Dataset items
====================
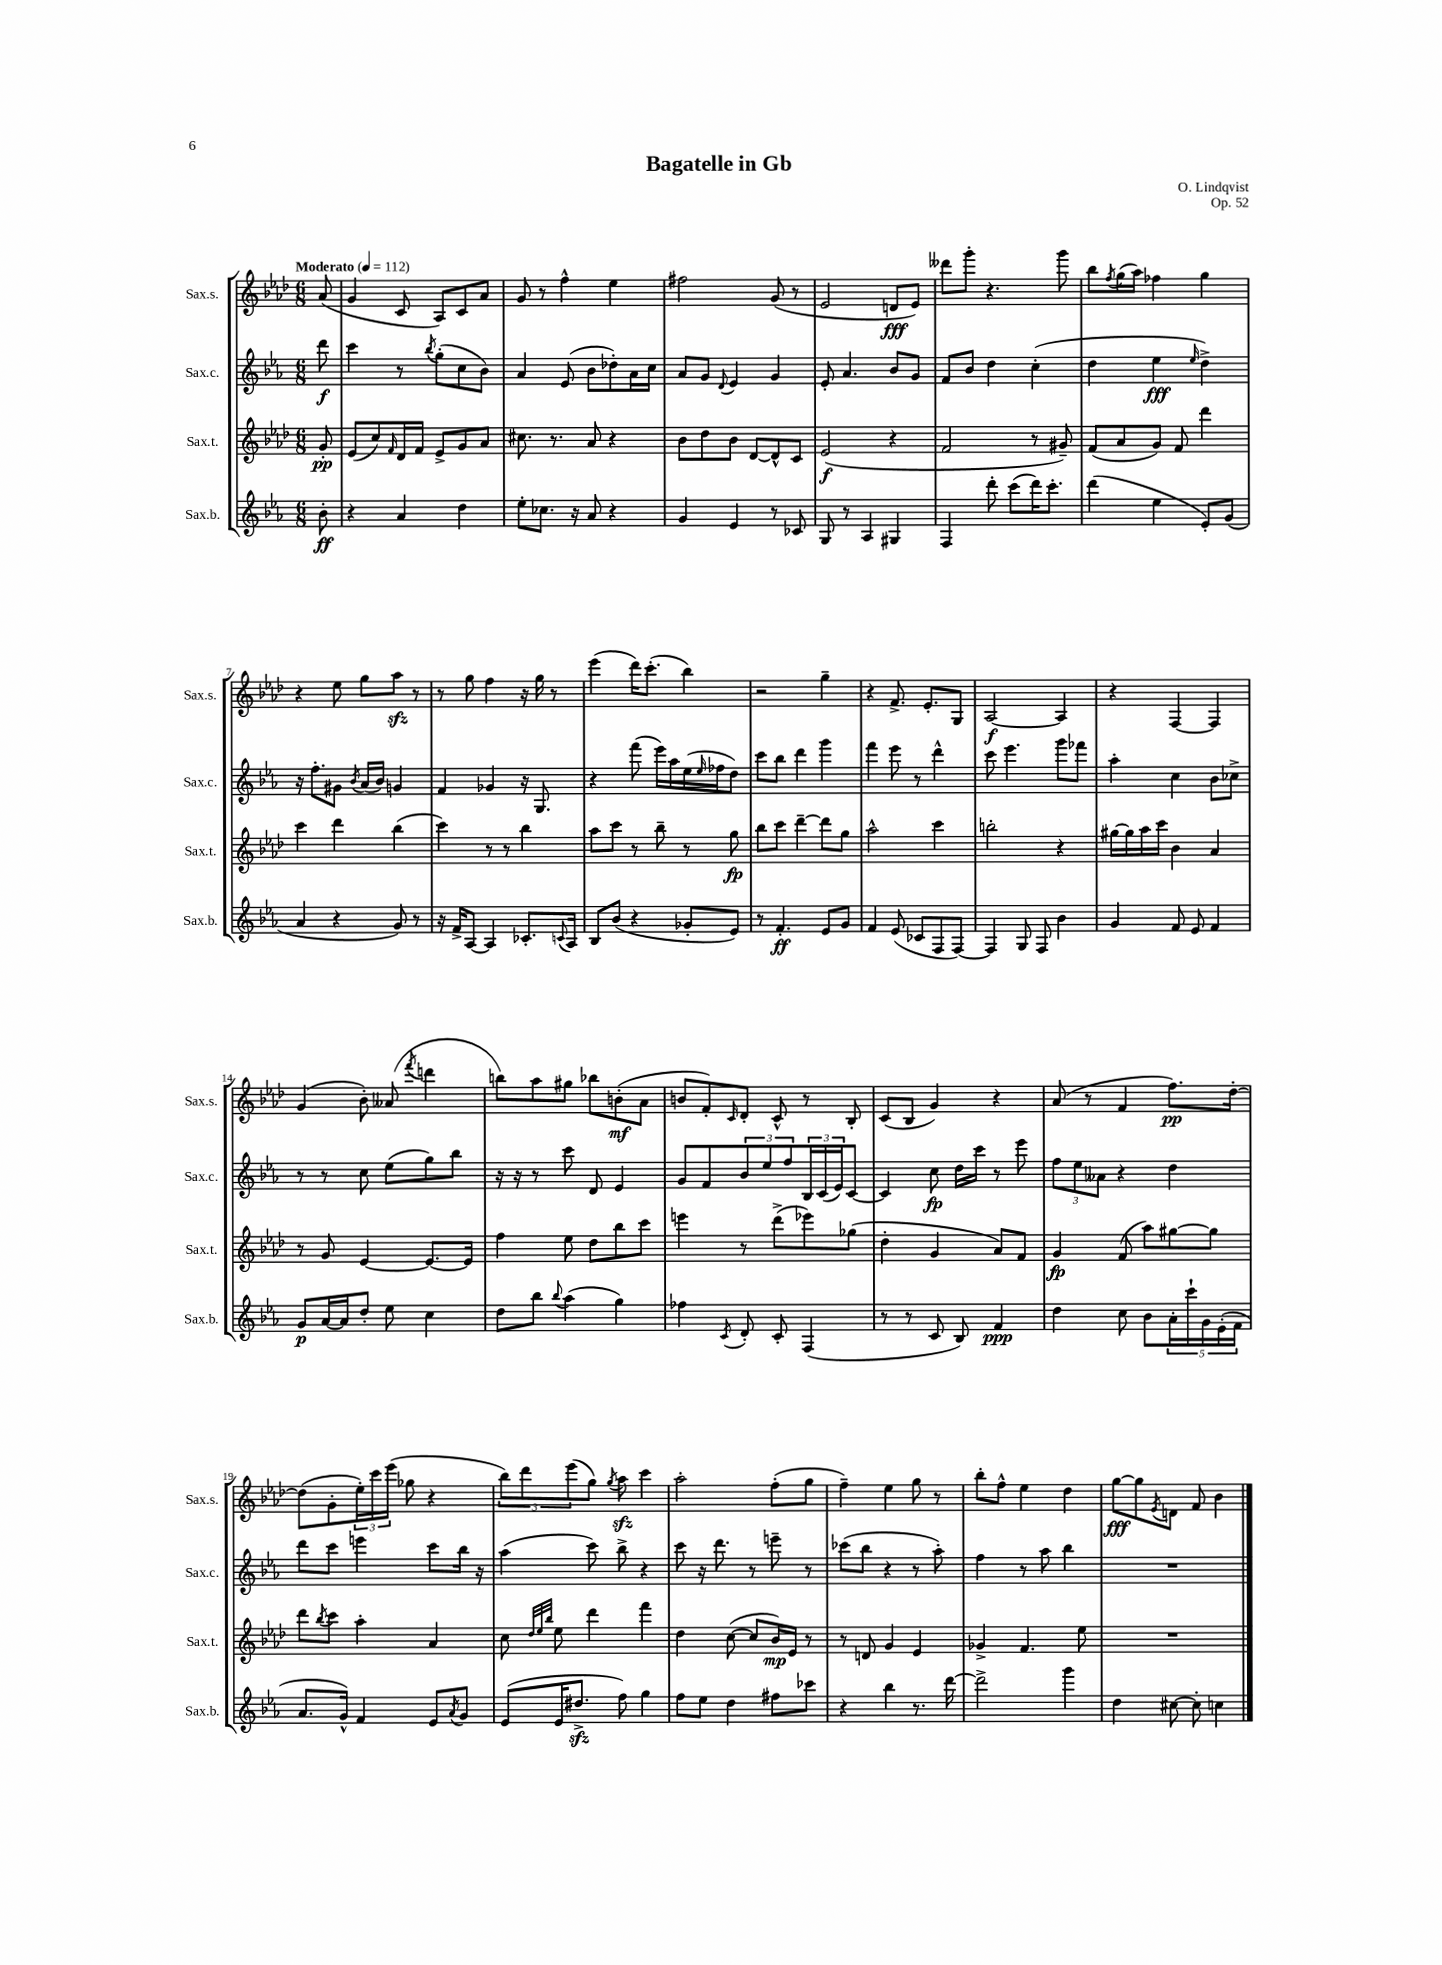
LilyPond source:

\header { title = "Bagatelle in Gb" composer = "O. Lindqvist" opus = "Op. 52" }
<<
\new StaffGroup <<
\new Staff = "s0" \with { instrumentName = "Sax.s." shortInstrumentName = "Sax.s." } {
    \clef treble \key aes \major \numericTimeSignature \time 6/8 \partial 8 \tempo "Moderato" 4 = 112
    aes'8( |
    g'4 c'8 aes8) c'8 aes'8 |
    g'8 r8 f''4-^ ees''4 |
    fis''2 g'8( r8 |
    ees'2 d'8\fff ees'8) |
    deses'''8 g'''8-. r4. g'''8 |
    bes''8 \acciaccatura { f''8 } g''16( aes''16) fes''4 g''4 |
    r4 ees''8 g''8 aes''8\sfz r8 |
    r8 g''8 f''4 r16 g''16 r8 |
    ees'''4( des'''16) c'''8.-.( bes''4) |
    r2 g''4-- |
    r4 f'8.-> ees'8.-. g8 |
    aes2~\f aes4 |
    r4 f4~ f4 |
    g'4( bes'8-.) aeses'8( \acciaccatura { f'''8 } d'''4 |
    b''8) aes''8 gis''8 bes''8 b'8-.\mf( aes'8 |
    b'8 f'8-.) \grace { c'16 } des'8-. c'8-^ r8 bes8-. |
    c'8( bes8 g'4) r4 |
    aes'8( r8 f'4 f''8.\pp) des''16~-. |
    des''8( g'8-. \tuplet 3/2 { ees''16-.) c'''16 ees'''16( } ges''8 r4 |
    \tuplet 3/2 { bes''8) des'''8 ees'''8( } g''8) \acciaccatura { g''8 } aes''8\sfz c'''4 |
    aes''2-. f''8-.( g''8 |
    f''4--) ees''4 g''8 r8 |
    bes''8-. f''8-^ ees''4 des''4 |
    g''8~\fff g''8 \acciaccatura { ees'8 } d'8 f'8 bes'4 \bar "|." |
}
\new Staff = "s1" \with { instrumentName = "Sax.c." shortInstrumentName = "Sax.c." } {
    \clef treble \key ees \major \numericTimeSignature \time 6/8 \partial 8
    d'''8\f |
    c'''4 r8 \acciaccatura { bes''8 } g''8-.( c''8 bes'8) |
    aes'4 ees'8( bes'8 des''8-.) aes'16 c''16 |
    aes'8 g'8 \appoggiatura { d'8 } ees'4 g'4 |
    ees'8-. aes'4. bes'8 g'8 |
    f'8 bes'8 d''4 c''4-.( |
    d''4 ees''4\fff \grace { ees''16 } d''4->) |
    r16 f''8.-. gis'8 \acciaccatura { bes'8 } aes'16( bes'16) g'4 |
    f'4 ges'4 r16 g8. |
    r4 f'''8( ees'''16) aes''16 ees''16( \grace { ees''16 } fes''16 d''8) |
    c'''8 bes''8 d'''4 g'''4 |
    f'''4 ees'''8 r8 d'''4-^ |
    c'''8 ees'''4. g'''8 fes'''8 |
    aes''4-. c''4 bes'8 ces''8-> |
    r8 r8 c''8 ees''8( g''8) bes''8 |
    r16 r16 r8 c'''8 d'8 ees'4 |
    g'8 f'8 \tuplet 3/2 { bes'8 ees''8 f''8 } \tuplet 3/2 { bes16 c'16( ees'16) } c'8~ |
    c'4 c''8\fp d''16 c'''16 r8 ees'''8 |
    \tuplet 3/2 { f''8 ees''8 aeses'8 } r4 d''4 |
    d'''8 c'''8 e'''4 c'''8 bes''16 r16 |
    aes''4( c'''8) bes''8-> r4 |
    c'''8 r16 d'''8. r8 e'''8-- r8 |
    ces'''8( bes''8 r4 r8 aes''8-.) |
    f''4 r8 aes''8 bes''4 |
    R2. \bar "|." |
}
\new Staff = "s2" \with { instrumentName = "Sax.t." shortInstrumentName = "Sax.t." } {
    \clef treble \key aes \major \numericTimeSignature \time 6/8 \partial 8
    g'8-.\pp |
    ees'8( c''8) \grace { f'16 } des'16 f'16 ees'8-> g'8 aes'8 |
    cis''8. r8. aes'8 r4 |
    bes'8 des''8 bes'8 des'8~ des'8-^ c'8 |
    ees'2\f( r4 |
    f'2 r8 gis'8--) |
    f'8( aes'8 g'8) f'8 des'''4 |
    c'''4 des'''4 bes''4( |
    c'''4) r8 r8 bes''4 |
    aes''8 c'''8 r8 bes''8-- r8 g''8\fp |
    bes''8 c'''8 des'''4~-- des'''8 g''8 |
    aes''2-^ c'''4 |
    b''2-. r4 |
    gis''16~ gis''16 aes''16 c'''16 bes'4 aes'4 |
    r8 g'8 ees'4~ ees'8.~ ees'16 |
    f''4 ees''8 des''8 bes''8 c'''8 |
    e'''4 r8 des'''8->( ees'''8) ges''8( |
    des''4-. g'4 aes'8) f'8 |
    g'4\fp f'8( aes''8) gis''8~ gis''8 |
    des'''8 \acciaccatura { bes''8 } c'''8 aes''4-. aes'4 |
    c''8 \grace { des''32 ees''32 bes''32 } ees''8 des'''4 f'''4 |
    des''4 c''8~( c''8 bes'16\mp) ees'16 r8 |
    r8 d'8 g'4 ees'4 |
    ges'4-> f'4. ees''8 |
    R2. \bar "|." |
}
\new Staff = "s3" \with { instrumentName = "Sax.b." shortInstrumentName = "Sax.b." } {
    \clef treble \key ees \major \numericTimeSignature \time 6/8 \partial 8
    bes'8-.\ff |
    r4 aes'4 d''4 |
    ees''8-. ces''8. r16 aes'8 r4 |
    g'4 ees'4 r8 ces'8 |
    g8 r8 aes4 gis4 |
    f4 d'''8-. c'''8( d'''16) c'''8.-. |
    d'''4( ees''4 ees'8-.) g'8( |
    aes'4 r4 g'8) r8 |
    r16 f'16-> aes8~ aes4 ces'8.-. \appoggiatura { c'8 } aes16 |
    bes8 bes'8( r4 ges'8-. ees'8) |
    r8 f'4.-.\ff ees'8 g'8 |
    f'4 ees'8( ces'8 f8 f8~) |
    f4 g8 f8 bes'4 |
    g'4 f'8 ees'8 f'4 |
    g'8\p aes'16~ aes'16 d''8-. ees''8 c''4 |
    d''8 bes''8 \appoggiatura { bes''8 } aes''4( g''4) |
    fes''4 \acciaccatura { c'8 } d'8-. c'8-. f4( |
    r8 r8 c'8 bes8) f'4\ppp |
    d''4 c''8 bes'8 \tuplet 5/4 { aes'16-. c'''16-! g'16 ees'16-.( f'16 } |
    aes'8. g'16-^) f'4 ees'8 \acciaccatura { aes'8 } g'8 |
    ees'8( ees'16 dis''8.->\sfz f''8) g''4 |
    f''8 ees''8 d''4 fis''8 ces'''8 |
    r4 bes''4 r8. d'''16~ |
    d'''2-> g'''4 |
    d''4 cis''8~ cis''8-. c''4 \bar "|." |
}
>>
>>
====================
YOUR TASK
Please extract every line above that contains the string "aeses", copying each one in full.

FINISHED TASK
    g'4( bes'8-.) aeses'8( \acciaccatura { f'''8 } d'''4 |
    \tuplet 3/2 { f''8 ees''8 aeses'8 } r4 d''4 |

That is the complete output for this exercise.